* **Work item**
What is needed is an exact copy of the lines in the entries below from the one holding "none -> tan brick A12 level 1" through the one holding "pink brick I7", pictures excluded.

(Beginning of Records supplied)

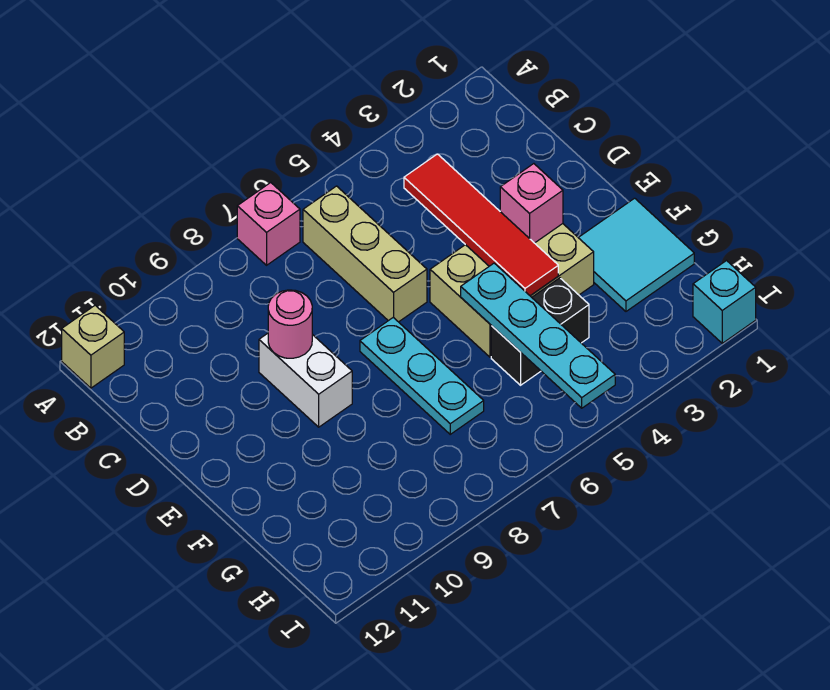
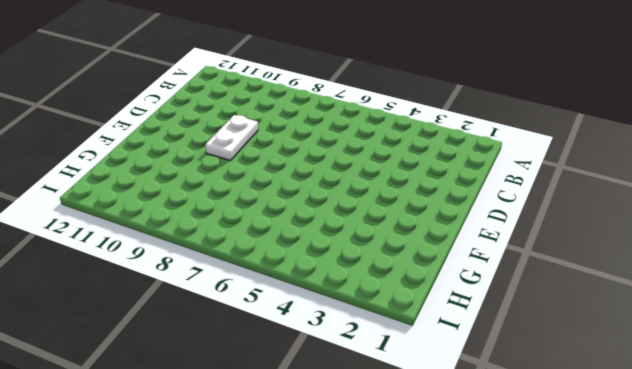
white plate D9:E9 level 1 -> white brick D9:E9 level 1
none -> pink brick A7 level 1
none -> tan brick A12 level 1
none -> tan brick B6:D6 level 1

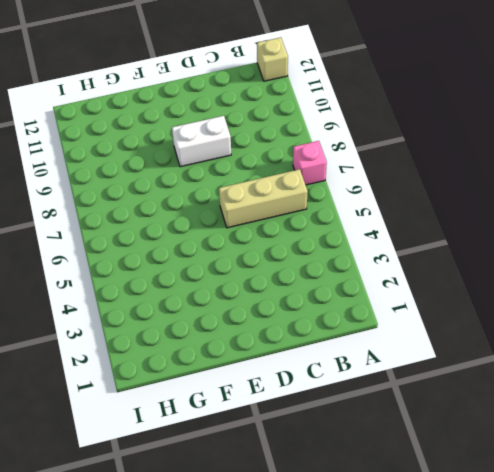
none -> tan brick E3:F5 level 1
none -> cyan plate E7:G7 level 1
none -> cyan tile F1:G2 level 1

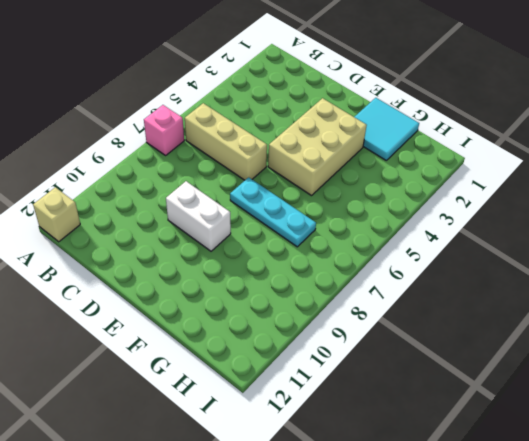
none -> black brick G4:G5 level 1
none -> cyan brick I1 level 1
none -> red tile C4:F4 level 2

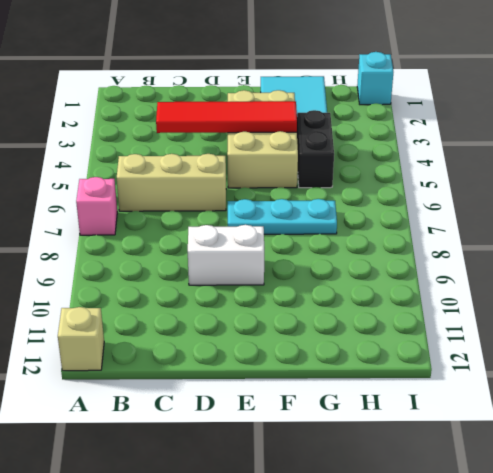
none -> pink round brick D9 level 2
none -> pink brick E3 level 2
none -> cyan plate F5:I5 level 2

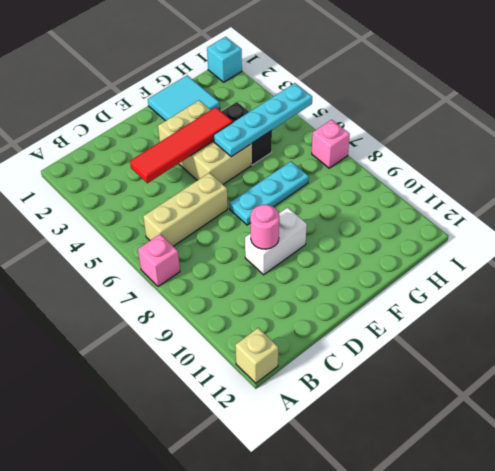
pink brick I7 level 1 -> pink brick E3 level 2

(End of Records supplied)
(Beginning of Records supplied)

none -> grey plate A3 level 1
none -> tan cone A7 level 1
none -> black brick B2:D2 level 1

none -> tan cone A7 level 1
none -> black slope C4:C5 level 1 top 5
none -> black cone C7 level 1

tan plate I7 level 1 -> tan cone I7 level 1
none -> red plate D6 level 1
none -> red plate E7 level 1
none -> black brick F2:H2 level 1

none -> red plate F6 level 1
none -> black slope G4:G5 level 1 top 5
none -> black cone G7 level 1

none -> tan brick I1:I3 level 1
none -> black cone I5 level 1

(End of Records supplied)

* **Solution to this problem**
none -> tan brick A12 level 1
none -> tan brick B6:D6 level 1

none -> tan brick E3:F5 level 1
none -> cyan plate E7:G7 level 1
none -> cyan tile F1:G2 level 1

none -> black brick G4:G5 level 1
none -> cyan brick I1 level 1
none -> red tile C4:F4 level 2

none -> pink round brick D9 level 2
none -> pink brick E3 level 2
none -> cyan plate F5:I5 level 2

pink brick I7 level 1 -> pink brick E3 level 2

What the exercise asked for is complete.